(Records drawn from a dataset)
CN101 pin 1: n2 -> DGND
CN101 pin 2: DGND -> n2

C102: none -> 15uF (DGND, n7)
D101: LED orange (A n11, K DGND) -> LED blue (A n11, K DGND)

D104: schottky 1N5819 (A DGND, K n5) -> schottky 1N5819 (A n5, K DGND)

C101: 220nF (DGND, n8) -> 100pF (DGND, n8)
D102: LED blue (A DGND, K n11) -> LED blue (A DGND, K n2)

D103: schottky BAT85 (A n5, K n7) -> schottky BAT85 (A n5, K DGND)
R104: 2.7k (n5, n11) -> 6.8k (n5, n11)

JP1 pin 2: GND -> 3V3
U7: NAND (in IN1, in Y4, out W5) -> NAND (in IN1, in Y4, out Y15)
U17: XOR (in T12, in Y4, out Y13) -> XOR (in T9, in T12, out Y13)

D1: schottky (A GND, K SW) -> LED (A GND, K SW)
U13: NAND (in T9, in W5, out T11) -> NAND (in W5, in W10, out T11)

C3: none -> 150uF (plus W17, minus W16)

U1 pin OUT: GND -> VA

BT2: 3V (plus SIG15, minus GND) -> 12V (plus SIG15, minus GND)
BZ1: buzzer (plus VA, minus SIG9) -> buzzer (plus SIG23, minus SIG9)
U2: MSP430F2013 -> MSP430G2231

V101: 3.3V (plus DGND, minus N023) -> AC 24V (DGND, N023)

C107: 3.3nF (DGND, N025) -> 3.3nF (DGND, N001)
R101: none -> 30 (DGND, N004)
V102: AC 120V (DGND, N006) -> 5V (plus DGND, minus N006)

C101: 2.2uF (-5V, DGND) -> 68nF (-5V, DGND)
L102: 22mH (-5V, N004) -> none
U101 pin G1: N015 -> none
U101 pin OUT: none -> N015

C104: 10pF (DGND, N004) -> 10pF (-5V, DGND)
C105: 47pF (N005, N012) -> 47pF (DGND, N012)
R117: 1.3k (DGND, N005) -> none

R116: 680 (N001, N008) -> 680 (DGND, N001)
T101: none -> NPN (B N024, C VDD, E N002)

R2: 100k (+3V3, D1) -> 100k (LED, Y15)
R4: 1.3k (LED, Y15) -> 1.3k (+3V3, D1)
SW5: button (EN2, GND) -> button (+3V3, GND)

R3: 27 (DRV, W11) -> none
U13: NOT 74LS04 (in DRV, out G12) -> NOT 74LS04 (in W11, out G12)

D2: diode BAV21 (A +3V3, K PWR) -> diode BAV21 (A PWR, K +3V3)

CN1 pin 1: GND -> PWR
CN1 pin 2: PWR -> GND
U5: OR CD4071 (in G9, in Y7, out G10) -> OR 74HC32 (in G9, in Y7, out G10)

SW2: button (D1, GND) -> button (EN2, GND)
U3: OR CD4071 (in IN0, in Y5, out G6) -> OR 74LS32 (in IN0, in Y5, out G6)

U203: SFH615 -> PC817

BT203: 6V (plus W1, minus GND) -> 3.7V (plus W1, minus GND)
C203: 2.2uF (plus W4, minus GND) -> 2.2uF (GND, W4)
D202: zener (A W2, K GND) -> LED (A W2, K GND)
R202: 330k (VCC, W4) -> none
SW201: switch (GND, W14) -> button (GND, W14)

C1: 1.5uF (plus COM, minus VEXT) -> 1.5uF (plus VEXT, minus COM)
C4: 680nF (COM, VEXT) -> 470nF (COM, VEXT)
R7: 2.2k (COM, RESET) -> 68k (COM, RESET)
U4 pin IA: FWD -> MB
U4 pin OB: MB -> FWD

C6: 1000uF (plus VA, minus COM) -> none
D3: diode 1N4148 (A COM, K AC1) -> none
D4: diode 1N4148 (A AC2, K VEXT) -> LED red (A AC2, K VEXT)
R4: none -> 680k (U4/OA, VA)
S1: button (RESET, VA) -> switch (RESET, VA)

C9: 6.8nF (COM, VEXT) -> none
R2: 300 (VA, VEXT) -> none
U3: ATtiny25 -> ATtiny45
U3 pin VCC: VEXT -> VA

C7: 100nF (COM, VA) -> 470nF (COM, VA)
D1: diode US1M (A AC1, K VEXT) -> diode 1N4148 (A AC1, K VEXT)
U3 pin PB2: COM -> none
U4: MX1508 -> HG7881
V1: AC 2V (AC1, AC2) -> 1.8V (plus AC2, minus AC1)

• **WHAT THIS TASK INVOLVES**
In the answer, the lines from the first line of the data above through the line containing "D1: schottky (A" must appear exactly as written, with nothing else.

• **RESPONSE**
CN101 pin 1: n2 -> DGND
CN101 pin 2: DGND -> n2

C102: none -> 15uF (DGND, n7)
D101: LED orange (A n11, K DGND) -> LED blue (A n11, K DGND)

D104: schottky 1N5819 (A DGND, K n5) -> schottky 1N5819 (A n5, K DGND)

C101: 220nF (DGND, n8) -> 100pF (DGND, n8)
D102: LED blue (A DGND, K n11) -> LED blue (A DGND, K n2)

D103: schottky BAT85 (A n5, K n7) -> schottky BAT85 (A n5, K DGND)
R104: 2.7k (n5, n11) -> 6.8k (n5, n11)

JP1 pin 2: GND -> 3V3
U7: NAND (in IN1, in Y4, out W5) -> NAND (in IN1, in Y4, out Y15)
U17: XOR (in T12, in Y4, out Y13) -> XOR (in T9, in T12, out Y13)

D1: schottky (A GND, K SW) -> LED (A GND, K SW)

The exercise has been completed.